→ **What you will do**
Starting at the line with "black arrow at" and ending at the line with "green cross: moved 1 px down", print exactly the lines of the entries below. Pictures do not belong in the copy.

#### Extracted records ####

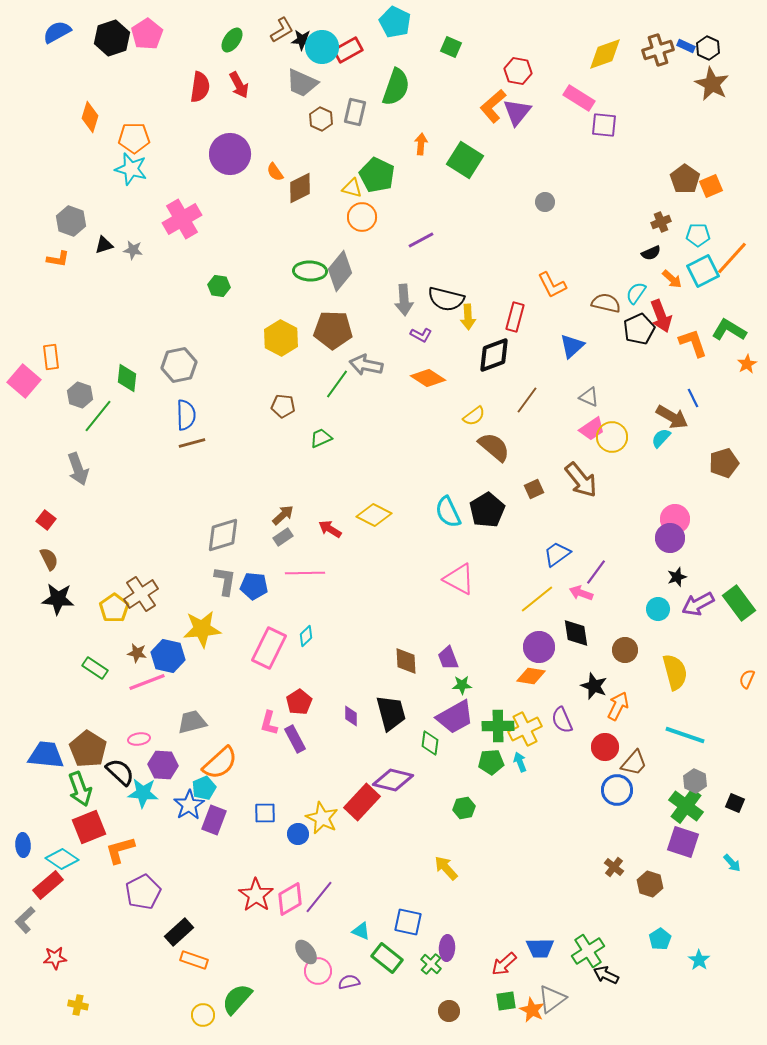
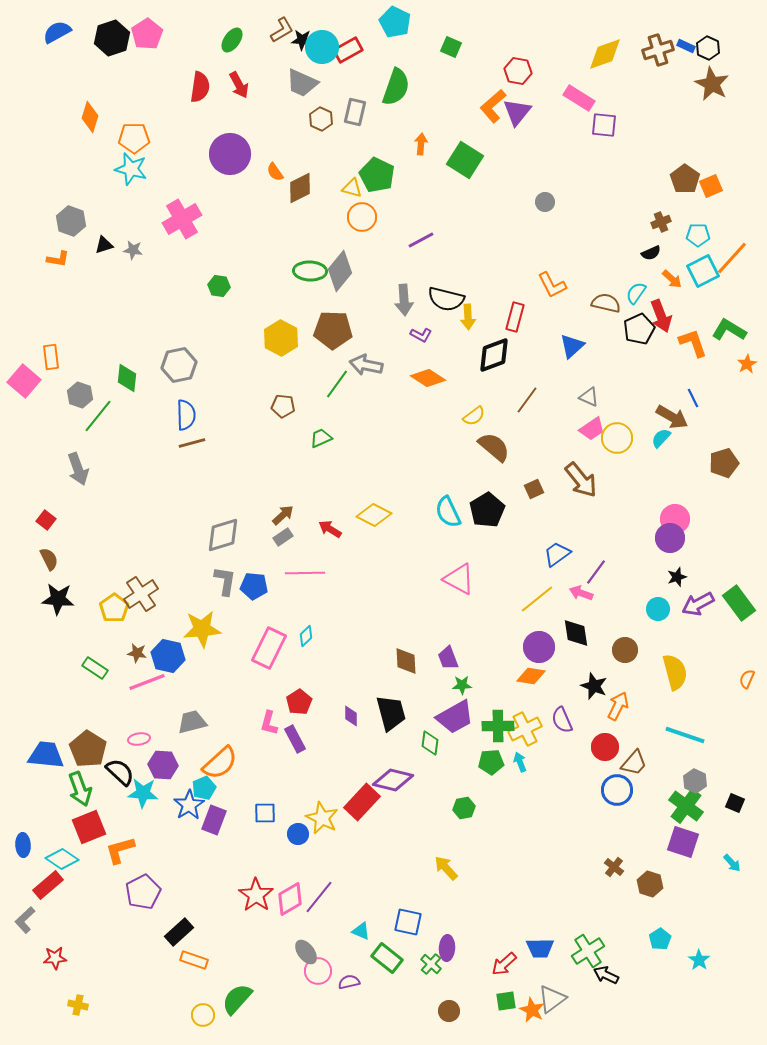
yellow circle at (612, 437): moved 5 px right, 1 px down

####
#### Extracted records ####

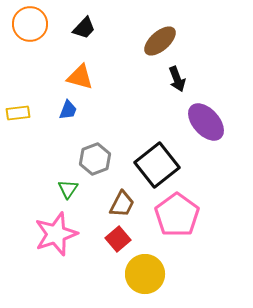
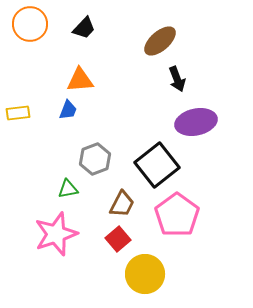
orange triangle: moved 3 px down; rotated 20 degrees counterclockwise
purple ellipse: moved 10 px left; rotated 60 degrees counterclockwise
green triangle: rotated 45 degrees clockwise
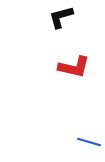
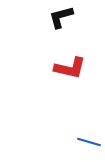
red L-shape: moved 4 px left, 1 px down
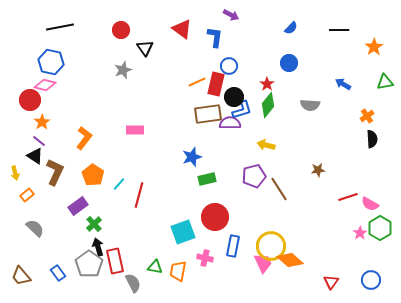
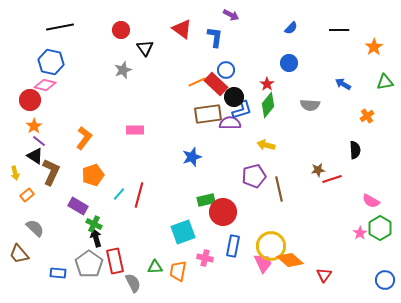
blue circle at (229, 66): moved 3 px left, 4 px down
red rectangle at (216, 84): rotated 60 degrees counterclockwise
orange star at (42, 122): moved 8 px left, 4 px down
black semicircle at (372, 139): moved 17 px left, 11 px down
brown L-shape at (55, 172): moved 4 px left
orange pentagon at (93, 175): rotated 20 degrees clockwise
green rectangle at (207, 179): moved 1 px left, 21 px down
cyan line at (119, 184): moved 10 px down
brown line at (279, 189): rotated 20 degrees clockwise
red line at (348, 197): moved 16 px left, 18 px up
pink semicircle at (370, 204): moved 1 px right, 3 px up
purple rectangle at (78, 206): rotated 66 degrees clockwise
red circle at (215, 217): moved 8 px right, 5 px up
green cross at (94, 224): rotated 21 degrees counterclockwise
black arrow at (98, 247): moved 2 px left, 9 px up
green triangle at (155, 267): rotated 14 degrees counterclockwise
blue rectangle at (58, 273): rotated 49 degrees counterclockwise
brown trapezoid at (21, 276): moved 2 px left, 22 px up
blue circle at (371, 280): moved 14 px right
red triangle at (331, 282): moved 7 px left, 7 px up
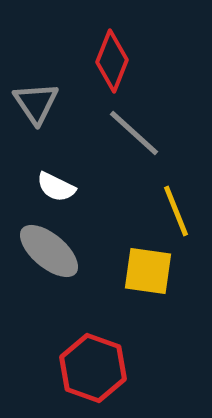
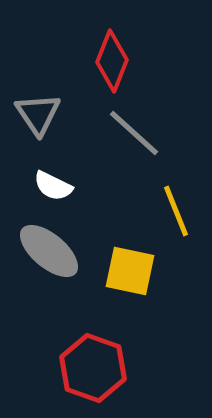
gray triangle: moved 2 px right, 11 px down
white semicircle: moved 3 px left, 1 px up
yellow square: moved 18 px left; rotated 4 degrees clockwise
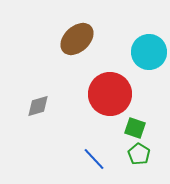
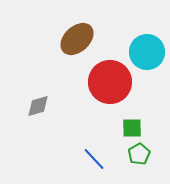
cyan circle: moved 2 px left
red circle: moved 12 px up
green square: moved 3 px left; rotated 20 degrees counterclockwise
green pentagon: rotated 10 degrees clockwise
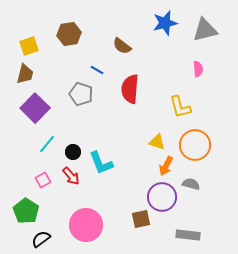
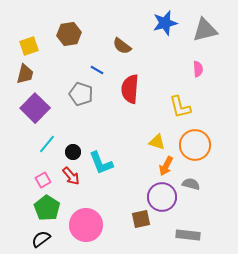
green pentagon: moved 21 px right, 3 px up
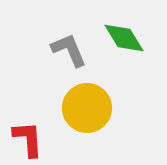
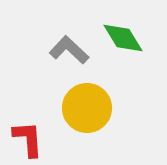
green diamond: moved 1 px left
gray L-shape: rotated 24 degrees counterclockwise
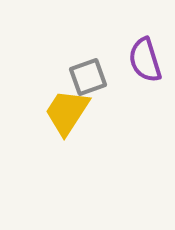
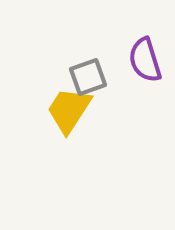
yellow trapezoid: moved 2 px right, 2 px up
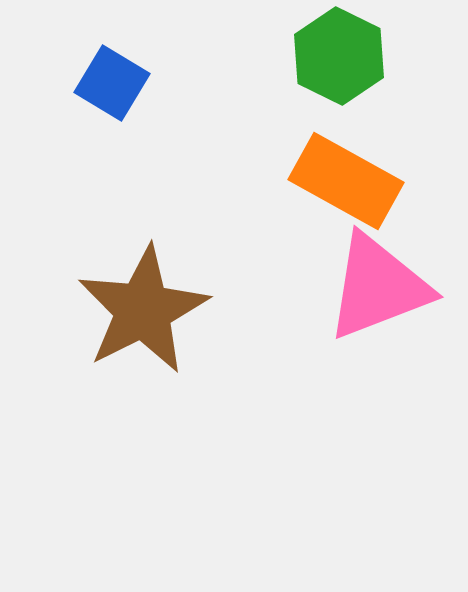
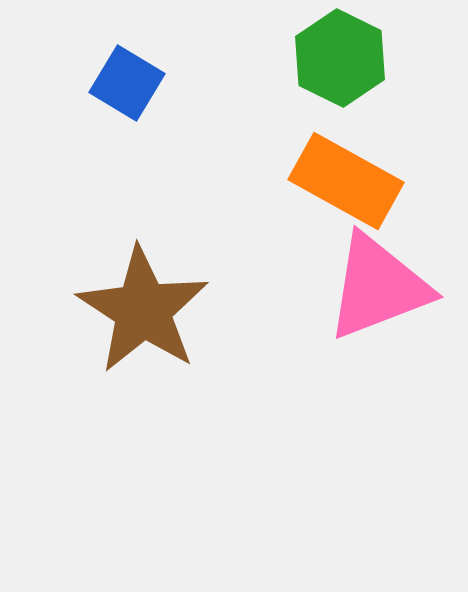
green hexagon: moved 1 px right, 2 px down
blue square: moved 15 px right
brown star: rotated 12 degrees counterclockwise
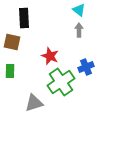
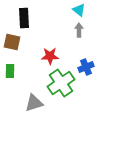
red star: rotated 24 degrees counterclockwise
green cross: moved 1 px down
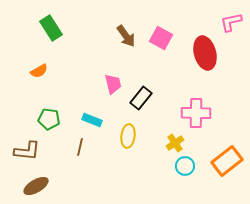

####

→ **Answer space**
black arrow at (98, 247): moved 2 px left, 9 px up
green triangle at (155, 267): rotated 14 degrees counterclockwise
blue rectangle at (58, 273): rotated 49 degrees counterclockwise
brown trapezoid at (21, 276): moved 2 px left, 22 px up
blue circle at (371, 280): moved 14 px right
red triangle at (331, 282): moved 7 px left, 7 px up
gray triangle: moved 2 px right, 11 px down
white semicircle: moved 3 px left, 1 px up
yellow square: moved 18 px left; rotated 4 degrees clockwise
cyan circle: moved 2 px left
red circle: moved 12 px up
green square: moved 3 px left; rotated 20 degrees counterclockwise
green pentagon: rotated 10 degrees clockwise
green pentagon: moved 21 px right, 3 px up
green diamond: moved 1 px left
gray L-shape: rotated 24 degrees counterclockwise
yellow trapezoid: moved 2 px right, 2 px up
green hexagon: moved 1 px right, 2 px down
blue square: moved 15 px right
brown star: rotated 12 degrees counterclockwise
red star: rotated 24 degrees counterclockwise
green cross: moved 1 px down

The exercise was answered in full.